[[ Dataset records, beginning ]]

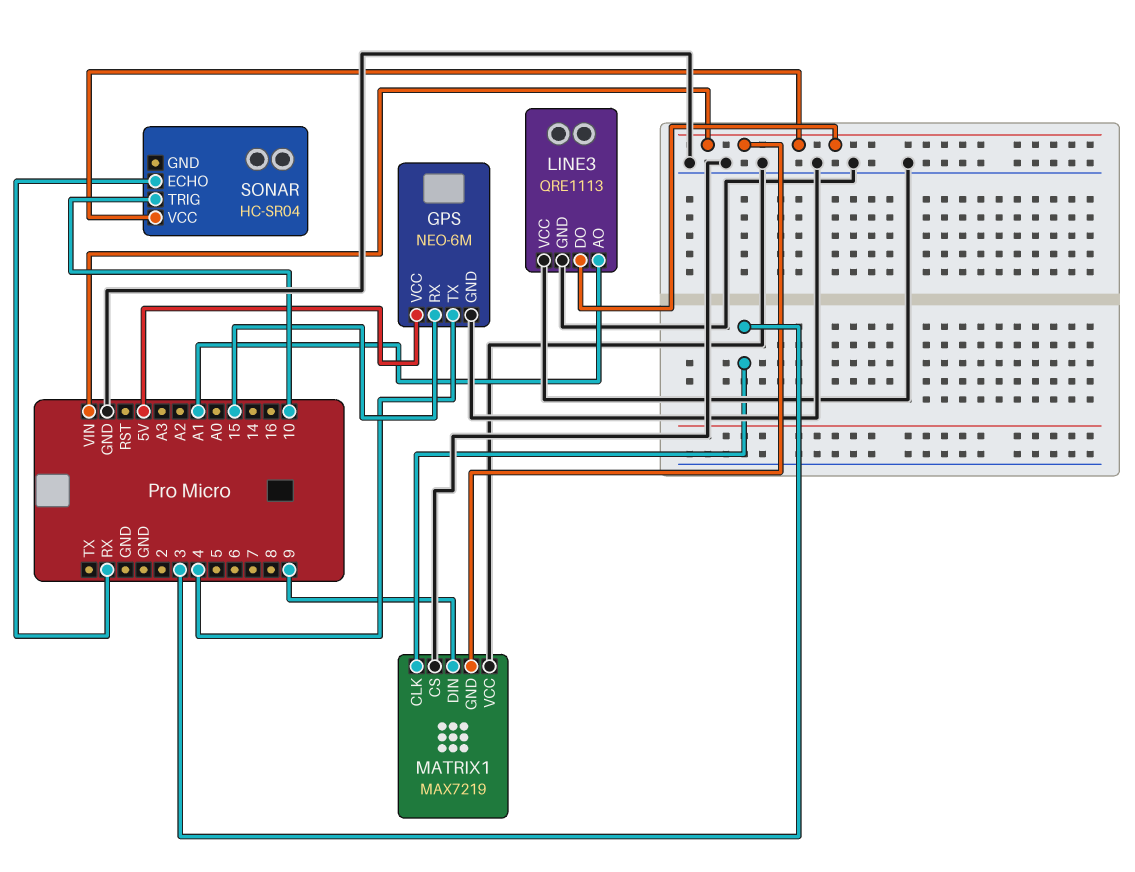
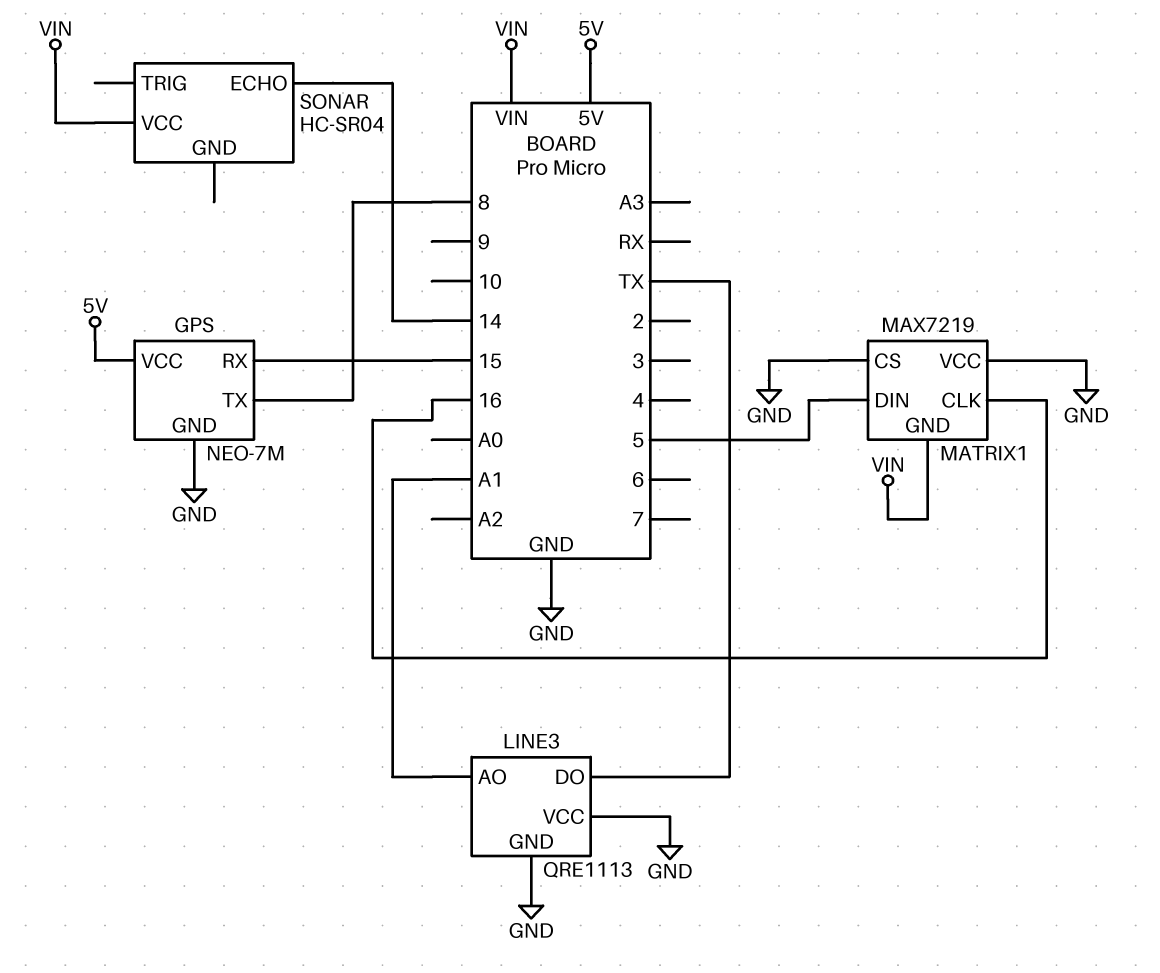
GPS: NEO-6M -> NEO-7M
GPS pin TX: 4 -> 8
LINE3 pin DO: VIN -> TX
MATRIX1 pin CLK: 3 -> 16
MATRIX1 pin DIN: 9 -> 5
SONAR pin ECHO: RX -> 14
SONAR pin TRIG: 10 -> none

[[ Dataset records, end ]]

### What to do
All entries above must be duplicated exactly; please omit any picture they hold.

### Task solution
GPS: NEO-6M -> NEO-7M
GPS pin TX: 4 -> 8
LINE3 pin DO: VIN -> TX
MATRIX1 pin CLK: 3 -> 16
MATRIX1 pin DIN: 9 -> 5
SONAR pin ECHO: RX -> 14
SONAR pin TRIG: 10 -> none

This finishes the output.